*** Begin section ***
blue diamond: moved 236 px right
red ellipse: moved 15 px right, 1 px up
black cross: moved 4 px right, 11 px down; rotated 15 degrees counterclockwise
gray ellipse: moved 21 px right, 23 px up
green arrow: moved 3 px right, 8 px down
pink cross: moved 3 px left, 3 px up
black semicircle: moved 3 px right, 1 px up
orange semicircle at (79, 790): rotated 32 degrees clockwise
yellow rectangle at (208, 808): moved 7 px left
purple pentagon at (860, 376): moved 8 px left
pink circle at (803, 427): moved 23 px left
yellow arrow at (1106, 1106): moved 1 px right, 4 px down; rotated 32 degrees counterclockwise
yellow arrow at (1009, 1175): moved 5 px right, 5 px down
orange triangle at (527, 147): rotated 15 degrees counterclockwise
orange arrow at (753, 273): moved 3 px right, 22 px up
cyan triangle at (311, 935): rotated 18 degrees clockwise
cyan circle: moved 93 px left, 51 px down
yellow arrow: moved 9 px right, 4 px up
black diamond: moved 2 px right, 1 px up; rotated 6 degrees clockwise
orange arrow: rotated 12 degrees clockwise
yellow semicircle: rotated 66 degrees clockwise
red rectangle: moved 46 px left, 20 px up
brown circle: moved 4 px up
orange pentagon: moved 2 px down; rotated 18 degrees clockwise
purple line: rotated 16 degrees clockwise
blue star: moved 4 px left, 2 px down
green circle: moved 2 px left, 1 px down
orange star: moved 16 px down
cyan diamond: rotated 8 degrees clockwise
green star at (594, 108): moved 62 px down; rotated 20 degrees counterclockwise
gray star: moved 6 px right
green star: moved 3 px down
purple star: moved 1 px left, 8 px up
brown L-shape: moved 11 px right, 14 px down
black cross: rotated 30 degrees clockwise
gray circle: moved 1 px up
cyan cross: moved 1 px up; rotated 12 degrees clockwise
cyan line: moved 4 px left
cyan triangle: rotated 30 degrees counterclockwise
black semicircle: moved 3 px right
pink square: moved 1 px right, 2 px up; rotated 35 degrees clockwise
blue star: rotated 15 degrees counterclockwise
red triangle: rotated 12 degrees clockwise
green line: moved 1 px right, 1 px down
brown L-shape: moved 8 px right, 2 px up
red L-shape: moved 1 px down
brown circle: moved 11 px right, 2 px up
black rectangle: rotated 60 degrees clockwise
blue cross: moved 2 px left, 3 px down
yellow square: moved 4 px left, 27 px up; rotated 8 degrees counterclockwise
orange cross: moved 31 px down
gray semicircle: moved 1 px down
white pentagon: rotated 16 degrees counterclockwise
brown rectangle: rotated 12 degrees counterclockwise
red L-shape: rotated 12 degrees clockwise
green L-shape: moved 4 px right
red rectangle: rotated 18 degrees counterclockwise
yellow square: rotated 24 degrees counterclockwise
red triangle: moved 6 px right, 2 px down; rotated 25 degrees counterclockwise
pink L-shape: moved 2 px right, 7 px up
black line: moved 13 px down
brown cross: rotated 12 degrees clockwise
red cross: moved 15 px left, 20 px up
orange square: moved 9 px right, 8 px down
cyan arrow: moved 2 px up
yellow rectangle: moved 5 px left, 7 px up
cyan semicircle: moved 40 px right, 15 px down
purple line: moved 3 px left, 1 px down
*** End section ***
Problem description:
Look for the line that contains "yellow rectangle: moved 5 px left, 7 px up" in the listing above. Set down that line and each line after it, ending with the last one.

Answer for the task:
yellow rectangle: moved 5 px left, 7 px up
cyan semicircle: moved 40 px right, 15 px down
purple line: moved 3 px left, 1 px down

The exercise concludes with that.